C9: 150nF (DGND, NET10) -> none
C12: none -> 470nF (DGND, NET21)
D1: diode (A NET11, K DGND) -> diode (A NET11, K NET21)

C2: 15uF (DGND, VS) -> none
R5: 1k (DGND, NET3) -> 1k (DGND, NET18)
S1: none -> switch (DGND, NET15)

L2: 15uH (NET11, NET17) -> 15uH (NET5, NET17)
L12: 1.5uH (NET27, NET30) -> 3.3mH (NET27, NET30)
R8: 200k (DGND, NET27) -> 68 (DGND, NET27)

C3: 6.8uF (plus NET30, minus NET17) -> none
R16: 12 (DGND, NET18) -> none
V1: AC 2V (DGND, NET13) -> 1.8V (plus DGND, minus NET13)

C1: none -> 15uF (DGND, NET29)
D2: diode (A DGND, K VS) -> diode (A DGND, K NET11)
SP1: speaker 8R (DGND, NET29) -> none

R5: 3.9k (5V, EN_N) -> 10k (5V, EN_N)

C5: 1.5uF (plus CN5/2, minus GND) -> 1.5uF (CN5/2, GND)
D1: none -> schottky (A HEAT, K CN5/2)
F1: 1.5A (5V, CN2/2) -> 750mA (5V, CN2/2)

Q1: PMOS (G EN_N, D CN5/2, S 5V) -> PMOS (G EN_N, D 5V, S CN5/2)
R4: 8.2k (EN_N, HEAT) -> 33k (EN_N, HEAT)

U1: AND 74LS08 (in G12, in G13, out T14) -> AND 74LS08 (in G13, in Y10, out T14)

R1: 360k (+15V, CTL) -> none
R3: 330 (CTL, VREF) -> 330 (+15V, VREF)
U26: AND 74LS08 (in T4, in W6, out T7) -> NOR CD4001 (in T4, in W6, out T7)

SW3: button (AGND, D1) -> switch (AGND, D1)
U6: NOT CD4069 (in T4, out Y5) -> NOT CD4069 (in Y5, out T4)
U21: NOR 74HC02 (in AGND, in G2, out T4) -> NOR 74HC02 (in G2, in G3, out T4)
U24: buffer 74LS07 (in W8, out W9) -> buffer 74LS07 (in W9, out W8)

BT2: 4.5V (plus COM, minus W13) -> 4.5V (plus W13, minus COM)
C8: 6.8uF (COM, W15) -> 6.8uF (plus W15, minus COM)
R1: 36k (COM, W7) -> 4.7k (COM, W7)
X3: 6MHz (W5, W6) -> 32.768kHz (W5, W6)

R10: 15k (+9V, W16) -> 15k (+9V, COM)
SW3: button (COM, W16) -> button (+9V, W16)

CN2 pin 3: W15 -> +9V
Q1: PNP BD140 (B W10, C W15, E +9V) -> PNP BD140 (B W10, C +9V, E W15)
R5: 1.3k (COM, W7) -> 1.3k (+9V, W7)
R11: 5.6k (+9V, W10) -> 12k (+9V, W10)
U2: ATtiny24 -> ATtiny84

***

### Exercise:
Report only how many lines in the listing contain the string "minus".

### The completed task:
5